_ASSIGNED TASK_
Looking through the entries, count each line where the string "degrees" occurs, and write only the total.

_RECORDED INFORMATION_
───

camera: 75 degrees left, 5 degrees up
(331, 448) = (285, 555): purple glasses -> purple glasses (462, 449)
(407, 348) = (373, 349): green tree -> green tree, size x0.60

───

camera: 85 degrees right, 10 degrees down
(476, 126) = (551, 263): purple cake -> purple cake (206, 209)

───

_EXERCISE ANSWER_
2